Say how many lines in the listing below contain the word "none". Give the number alone.

Start of DATASET RECORDS

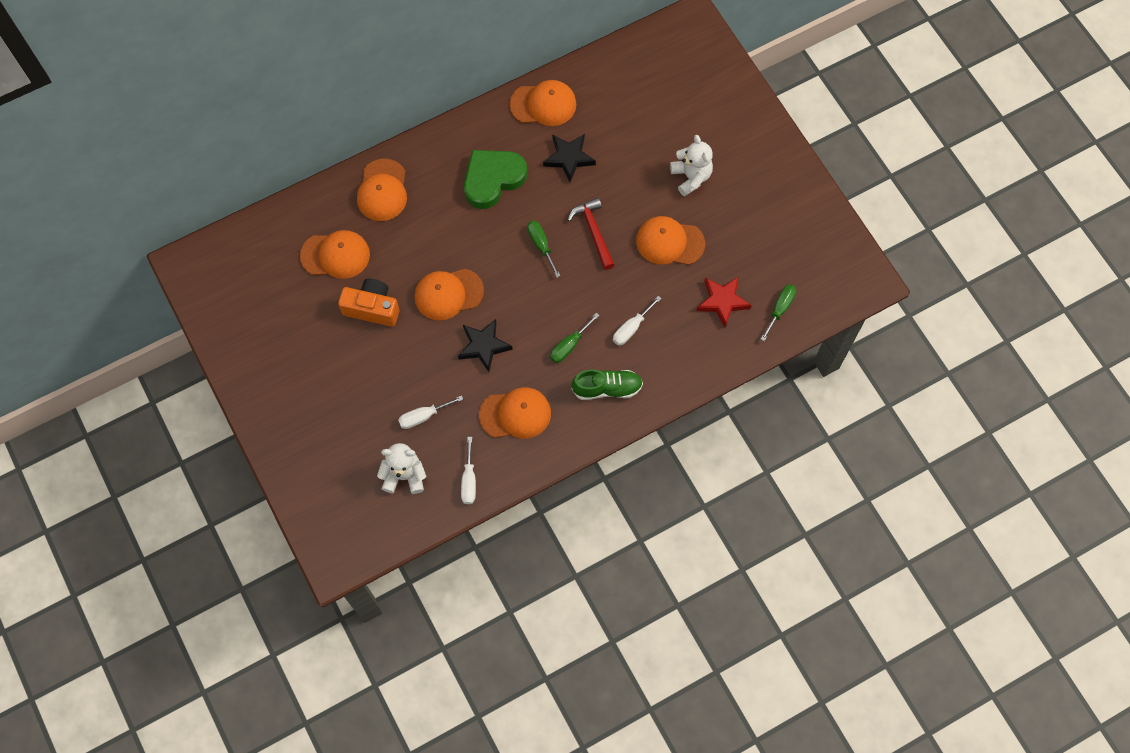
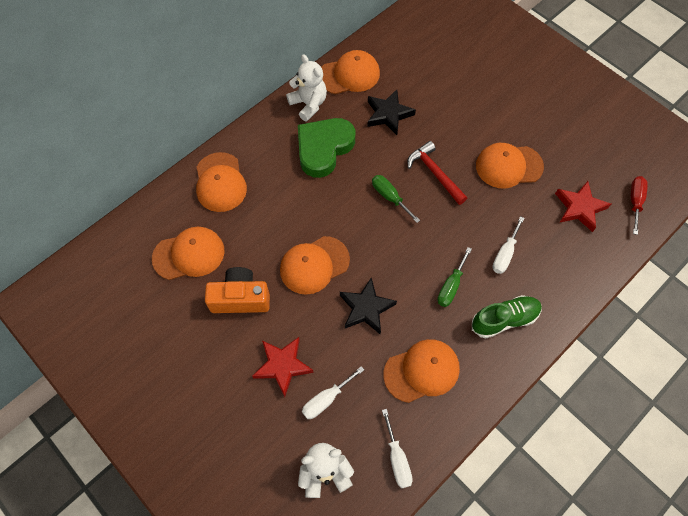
camera: 15 degrees left, 5 degrees down
white teddy bear [670,135,713,197] -> white teddy bear moved to [286,54,327,121]
green screwdriver [760,284,797,341] -> red screwdriver [631,176,648,235]
none -> red star [252,337,314,397]

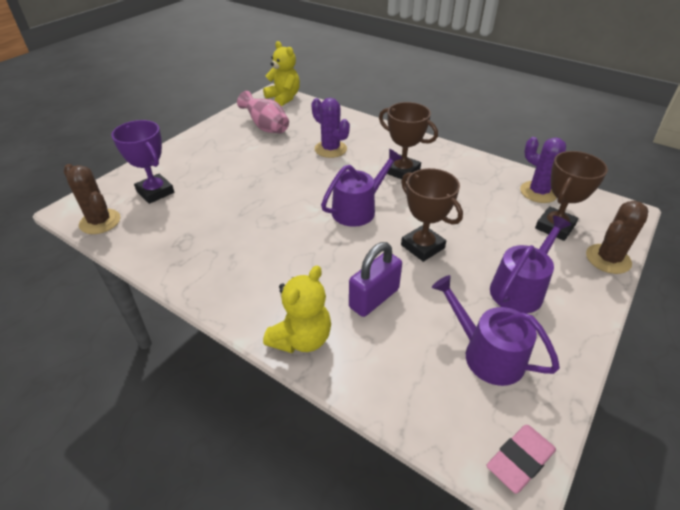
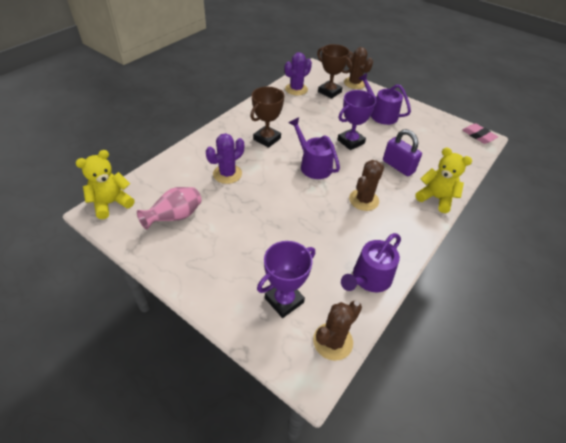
camera: 90 degrees left, 5 degrees up
brown trophy [401,168,463,262] -> purple trophy [337,90,377,150]
purple watering can [432,275,560,386] -> purple watering can moved to [341,233,401,292]
none -> brown cactus [349,160,384,211]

End of DATASET RECORDS

# ANSWER BELOW:
2